Start of Given material

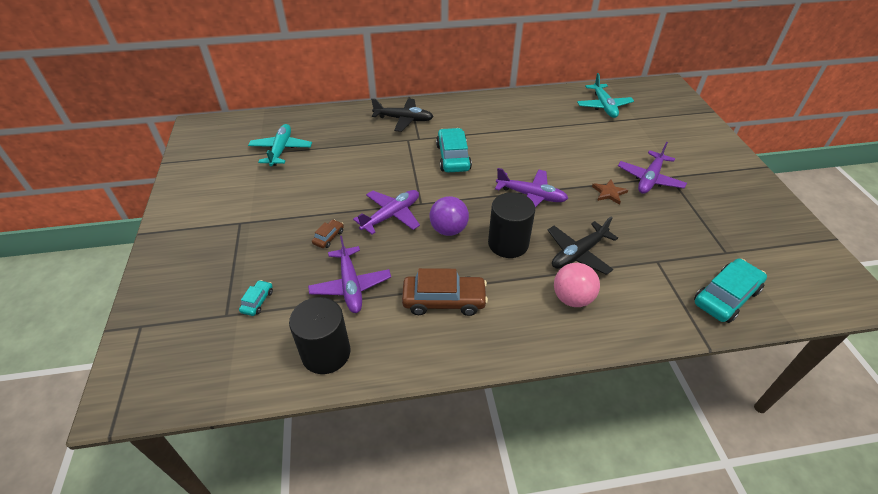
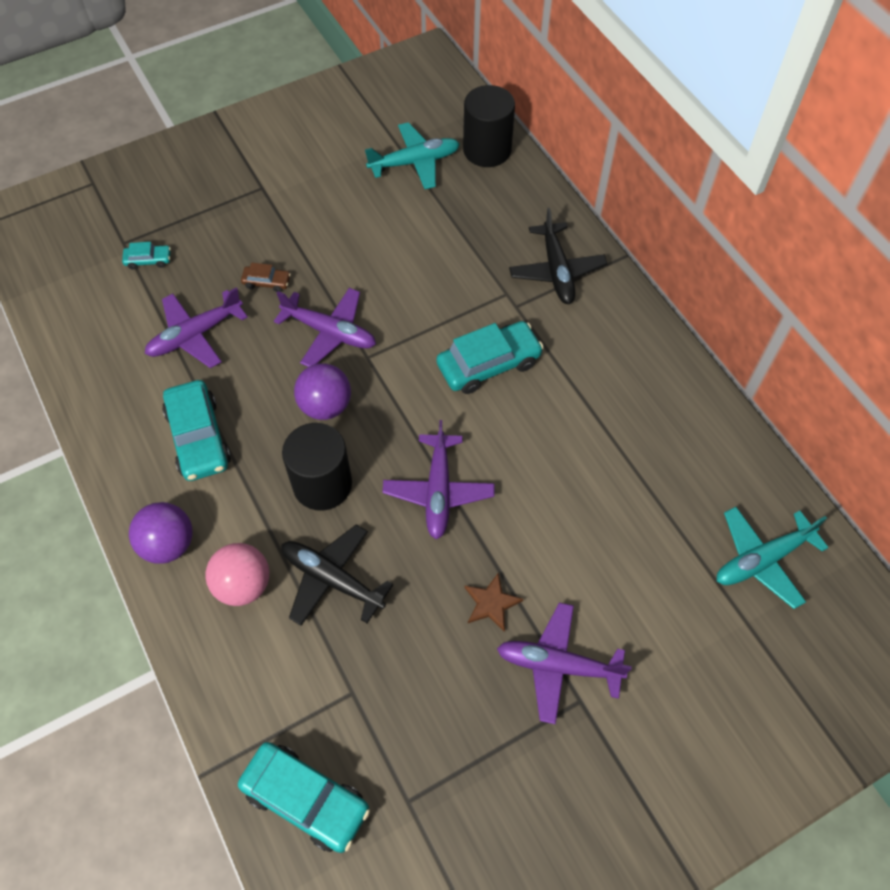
camera: 70 degrees right, 15 degrees up
(326, 353) = (95, 350): black cylinder -> black cylinder (487, 150)
(444, 300) = (198, 438): brown car -> turquoise car
(528, 335) = (168, 544): none -> purple ball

End of Given material

Each line of the listing above belongs in the answer exactly as written; the pictures do not.

camera: 70 degrees right, 15 degrees up
(326, 353) = (95, 350): black cylinder -> black cylinder (487, 150)
(444, 300) = (198, 438): brown car -> turquoise car
(528, 335) = (168, 544): none -> purple ball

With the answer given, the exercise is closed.